== Segment start ==

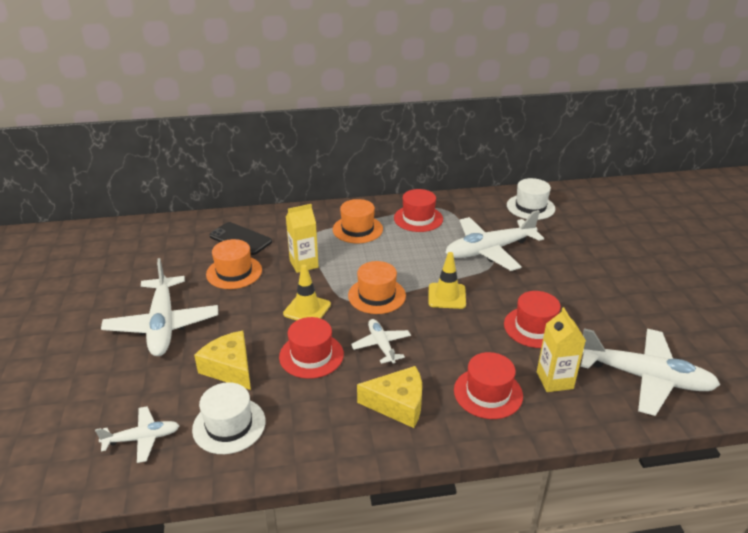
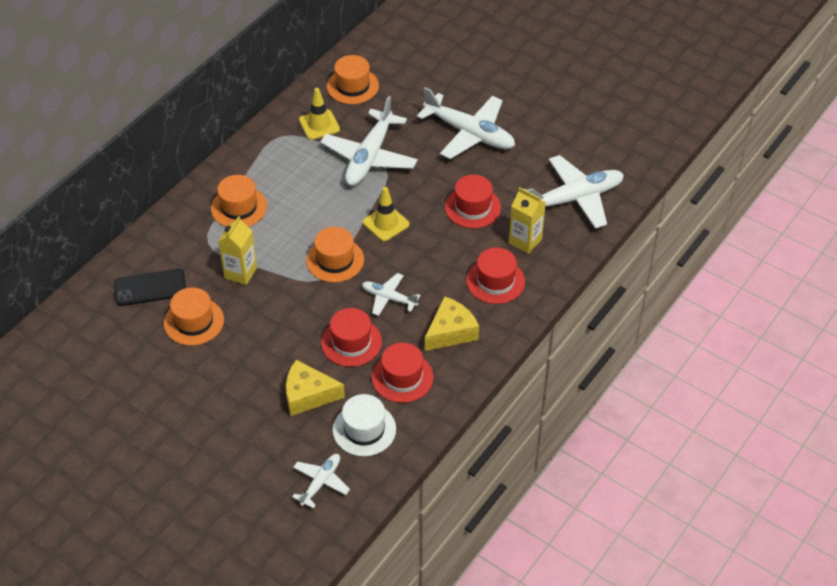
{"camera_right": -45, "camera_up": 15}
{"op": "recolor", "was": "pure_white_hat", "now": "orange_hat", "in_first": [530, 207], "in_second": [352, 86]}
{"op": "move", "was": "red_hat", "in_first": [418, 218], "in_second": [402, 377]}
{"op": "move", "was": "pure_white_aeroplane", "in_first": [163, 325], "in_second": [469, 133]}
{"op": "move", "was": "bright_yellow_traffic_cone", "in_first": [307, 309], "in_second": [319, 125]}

== Segment end ==

# [DIRECTIONS]
Give back an exact reproduction of the entries, with all pictures excluded.

# [WRITTEN RESPONSE]
{"camera_right": -45, "camera_up": 15}
{"op": "recolor", "was": "pure_white_hat", "now": "orange_hat", "in_first": [530, 207], "in_second": [352, 86]}
{"op": "move", "was": "red_hat", "in_first": [418, 218], "in_second": [402, 377]}
{"op": "move", "was": "pure_white_aeroplane", "in_first": [163, 325], "in_second": [469, 133]}
{"op": "move", "was": "bright_yellow_traffic_cone", "in_first": [307, 309], "in_second": [319, 125]}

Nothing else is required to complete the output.